* [Source information]
━━━━
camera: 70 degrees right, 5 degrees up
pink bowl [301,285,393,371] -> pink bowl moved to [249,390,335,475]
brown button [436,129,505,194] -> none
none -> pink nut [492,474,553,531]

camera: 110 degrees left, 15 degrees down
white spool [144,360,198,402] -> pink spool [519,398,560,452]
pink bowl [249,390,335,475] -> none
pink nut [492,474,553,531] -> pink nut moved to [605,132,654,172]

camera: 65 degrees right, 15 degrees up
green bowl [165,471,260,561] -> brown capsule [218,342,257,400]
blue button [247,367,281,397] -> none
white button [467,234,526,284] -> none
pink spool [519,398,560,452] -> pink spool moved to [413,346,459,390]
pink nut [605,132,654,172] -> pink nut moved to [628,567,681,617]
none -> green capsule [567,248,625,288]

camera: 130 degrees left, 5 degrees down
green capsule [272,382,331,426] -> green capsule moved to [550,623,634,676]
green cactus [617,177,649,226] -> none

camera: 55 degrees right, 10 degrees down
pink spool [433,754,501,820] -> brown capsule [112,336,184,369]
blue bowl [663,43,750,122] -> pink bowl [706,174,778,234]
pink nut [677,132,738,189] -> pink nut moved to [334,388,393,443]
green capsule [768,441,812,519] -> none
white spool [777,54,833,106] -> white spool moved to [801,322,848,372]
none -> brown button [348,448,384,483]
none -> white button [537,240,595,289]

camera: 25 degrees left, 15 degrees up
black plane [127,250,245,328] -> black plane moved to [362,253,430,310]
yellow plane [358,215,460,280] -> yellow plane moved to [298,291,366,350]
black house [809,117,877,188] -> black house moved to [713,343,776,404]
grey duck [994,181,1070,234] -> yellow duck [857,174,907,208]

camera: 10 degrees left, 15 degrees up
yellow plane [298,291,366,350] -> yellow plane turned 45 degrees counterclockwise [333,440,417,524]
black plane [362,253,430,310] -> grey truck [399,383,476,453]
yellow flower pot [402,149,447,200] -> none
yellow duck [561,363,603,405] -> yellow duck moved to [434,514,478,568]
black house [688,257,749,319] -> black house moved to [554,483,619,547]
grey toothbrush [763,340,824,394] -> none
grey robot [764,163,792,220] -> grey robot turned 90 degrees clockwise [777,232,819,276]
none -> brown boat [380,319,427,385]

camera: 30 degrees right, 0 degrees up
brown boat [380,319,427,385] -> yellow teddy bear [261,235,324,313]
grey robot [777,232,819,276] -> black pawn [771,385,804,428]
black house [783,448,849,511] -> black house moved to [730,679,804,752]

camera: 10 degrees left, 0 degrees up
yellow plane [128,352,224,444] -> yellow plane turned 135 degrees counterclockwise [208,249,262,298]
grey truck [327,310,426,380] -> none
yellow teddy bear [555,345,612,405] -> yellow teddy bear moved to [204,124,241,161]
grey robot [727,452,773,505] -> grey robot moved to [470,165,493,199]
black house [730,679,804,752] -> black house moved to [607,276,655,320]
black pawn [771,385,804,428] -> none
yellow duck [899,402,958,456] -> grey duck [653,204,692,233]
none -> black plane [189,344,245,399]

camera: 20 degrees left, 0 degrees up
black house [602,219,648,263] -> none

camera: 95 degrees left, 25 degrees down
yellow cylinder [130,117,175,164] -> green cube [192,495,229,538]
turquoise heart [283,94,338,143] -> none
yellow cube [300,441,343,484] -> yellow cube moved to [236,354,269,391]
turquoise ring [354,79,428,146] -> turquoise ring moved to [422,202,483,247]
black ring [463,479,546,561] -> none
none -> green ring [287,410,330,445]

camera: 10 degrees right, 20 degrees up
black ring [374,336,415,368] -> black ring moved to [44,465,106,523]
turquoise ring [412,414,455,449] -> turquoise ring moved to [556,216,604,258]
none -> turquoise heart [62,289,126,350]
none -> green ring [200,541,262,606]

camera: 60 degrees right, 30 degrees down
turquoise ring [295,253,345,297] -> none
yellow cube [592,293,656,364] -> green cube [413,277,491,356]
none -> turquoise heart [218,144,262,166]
━━━━
* [Instructions to follow]
In the material above, find the lines that contain "heart" and show them.

* [Result of this exercise]
turquoise heart [283,94,338,143] -> none
none -> turquoise heart [62,289,126,350]
none -> turquoise heart [218,144,262,166]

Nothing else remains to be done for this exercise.